Without any pictures, reproduce exactly the lines running from the line containing "(396, 334) = (483, 248): yellow" through the end of the entries.
☆ ☆ ☆
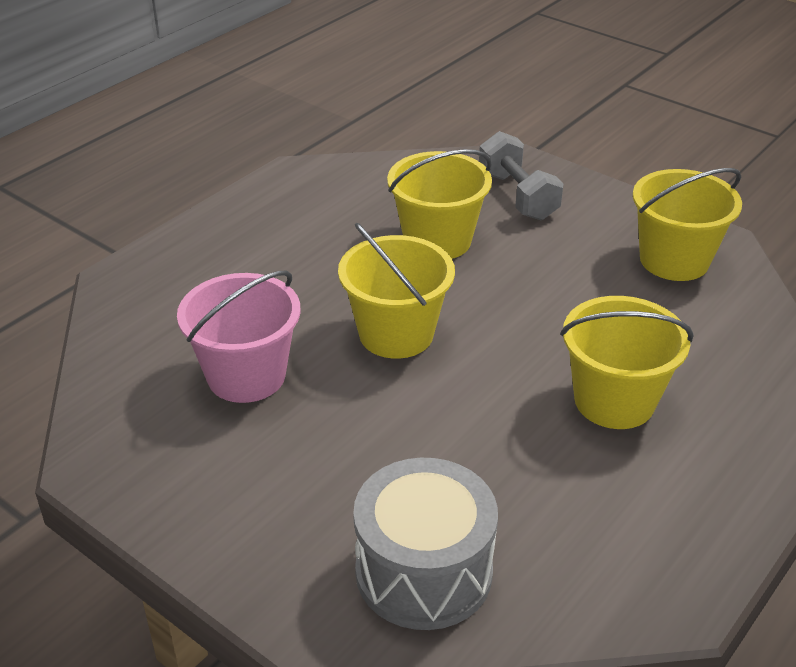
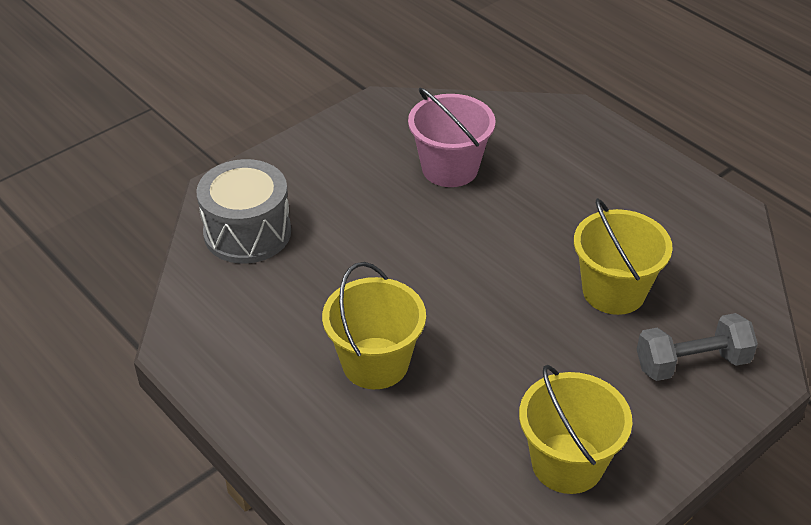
camera: 100 degrees right, 5 degrees up
(396, 334) = (483, 248): yellow bucket -> none

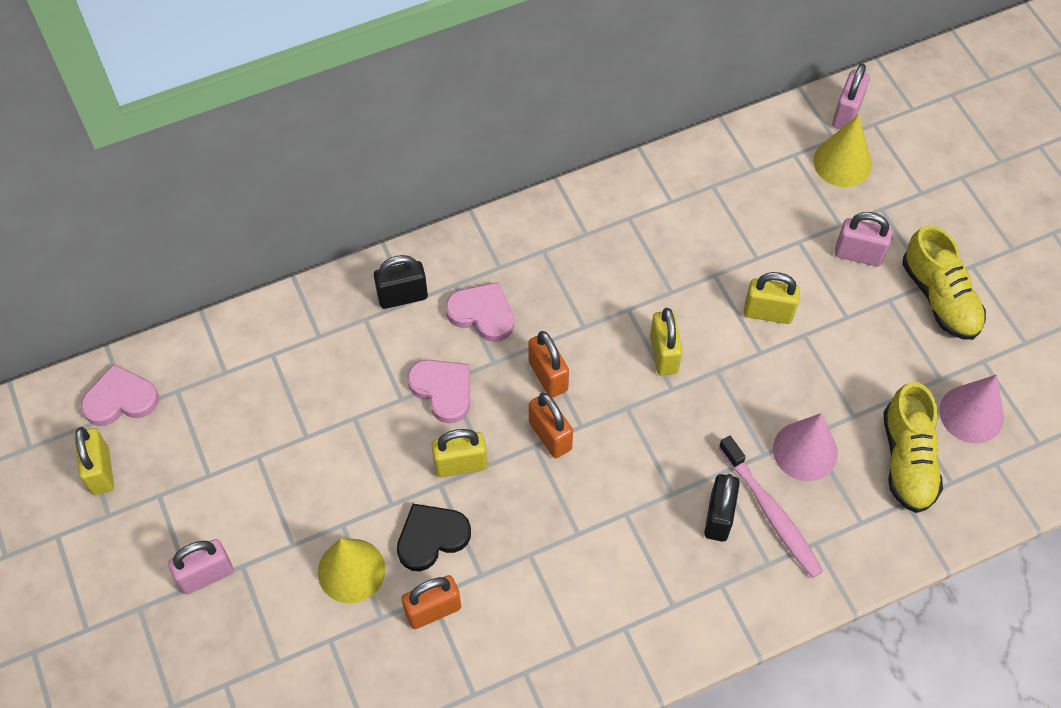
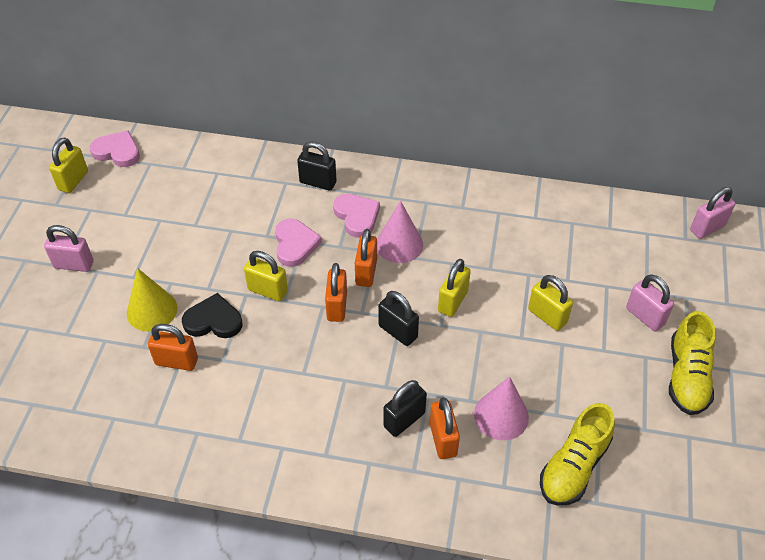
camera: 35 degrees right, 10 degrees down
(636, 424) = (398, 332): none -> black padlock
(771, 513) = (443, 439): pink toothbrush -> orange padlock
(842, 162) = (679, 255): yellow cone -> none
(971, 414) = (650, 466): pink cone -> pink cone (399, 244)

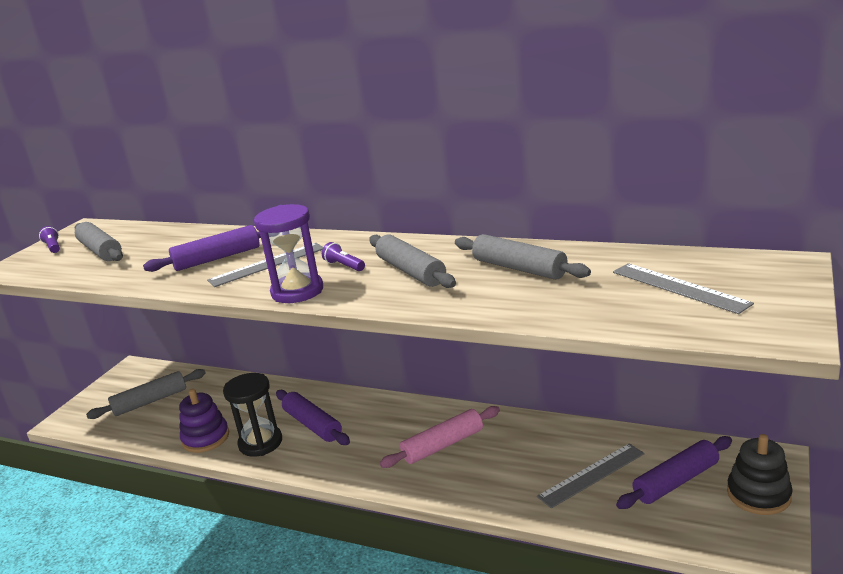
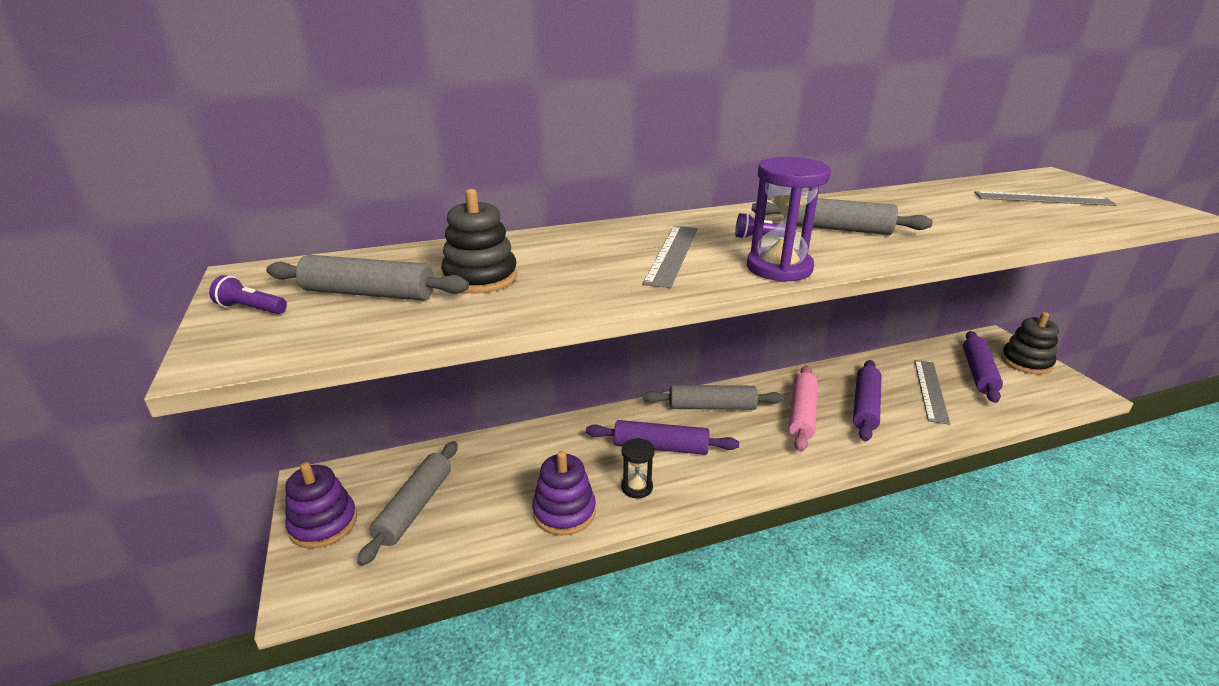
camera: 45 degrees left, 5 degrees up
(108, 392) = (323, 524): none -> purple stacking toy
(154, 254) = (480, 278): none -> black stacking toy
(217, 258) = (590, 262): purple rolling pin -> purple rolling pin (865, 406)
(260, 443) = (637, 487): black hourglass -> black hourglass, size x0.58
(519, 268) = (913, 209): grey rolling pin -> grey rolling pin (712, 406)

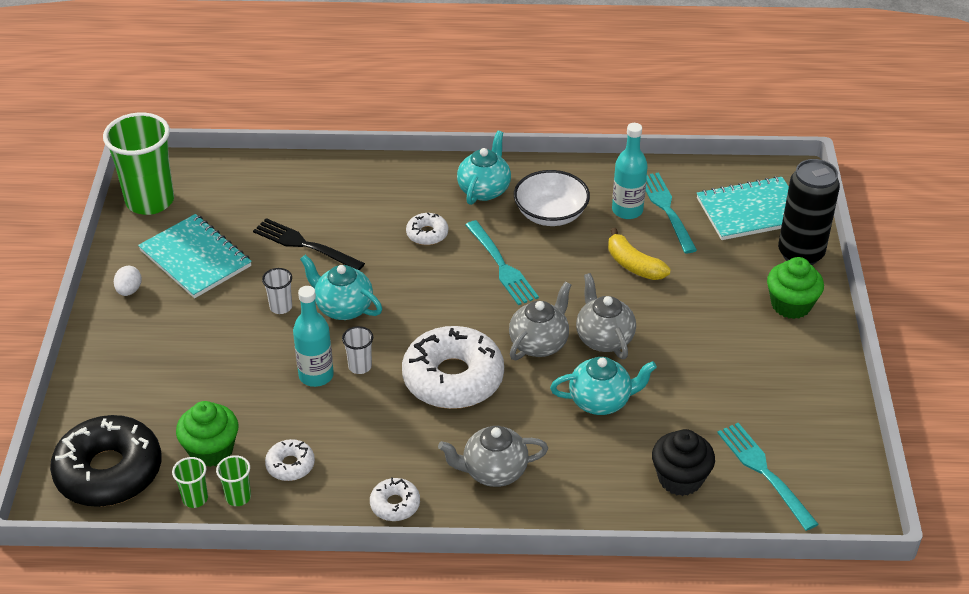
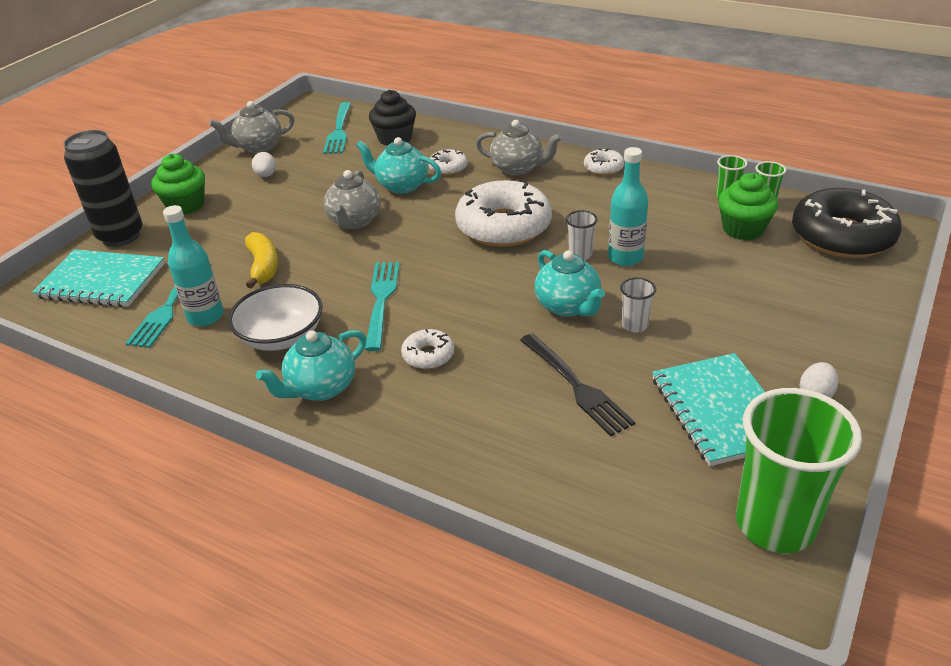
camera: 150 degrees left, 5 degrees down
(290, 465) = (675, 205): white donut -> white donut (448, 168)
(539, 343) = (410, 231): grey teapot -> grey teapot (258, 147)
(761, 369) = (266, 175): none -> white egg

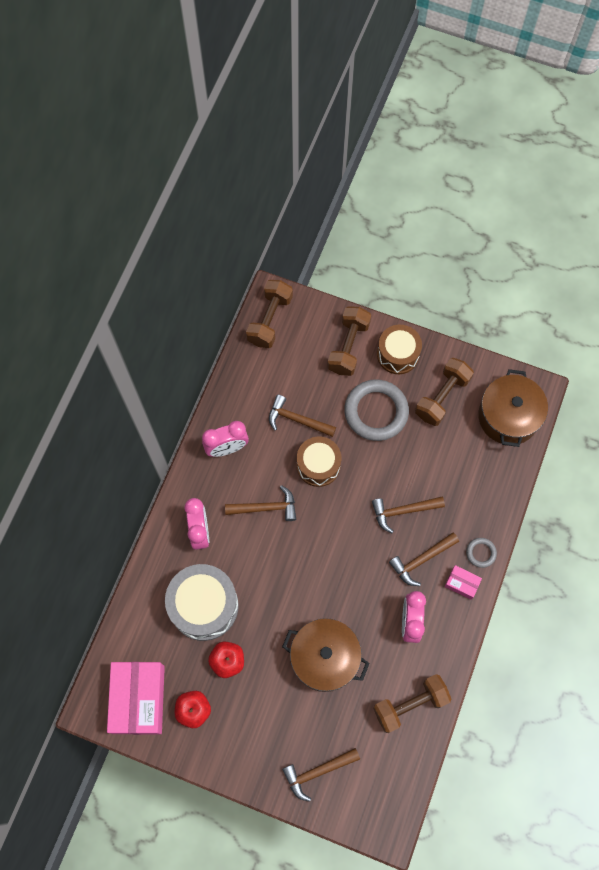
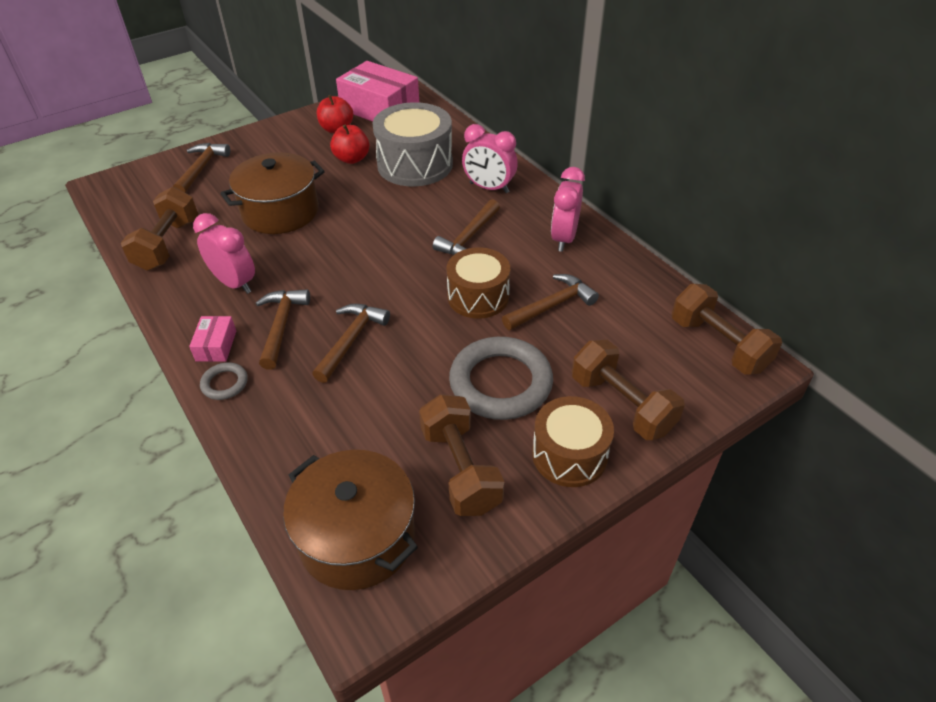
camera: 125 degrees right, 25 degrees down
(462, 583) = (216, 346): pink box -> pink box turned 60 degrees counterclockwise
☆ ☆ ☆
• [Result]:
(396, 334) = (483, 248): yellow bucket -> none

camera: 35 degrees right, 10 degrees down
(636, 424) = (398, 332): none -> black padlock
(771, 513) = (443, 439): pink toothbrush -> orange padlock
(842, 162) = (679, 255): yellow cone -> none
(971, 414) = (650, 466): pink cone -> pink cone (399, 244)

camera: 45 degrees left, 5 degrees up
(108, 392) = (323, 524): none -> purple stacking toy
(154, 254) = (480, 278): none -> black stacking toy
(217, 258) = (590, 262): purple rolling pin -> purple rolling pin (865, 406)
(260, 443) = (637, 487): black hourglass -> black hourglass, size x0.58
(519, 268) = (913, 209): grey rolling pin -> grey rolling pin (712, 406)

camera: 150 degrees left, 5 degrees down
(290, 465) = (675, 205): white donut -> white donut (448, 168)
(539, 343) = (410, 231): grey teapot -> grey teapot (258, 147)
(761, 369) = (266, 175): none -> white egg

camera: 125 degrees right, 25 degrees down
(462, 583) = (216, 346): pink box -> pink box turned 60 degrees counterclockwise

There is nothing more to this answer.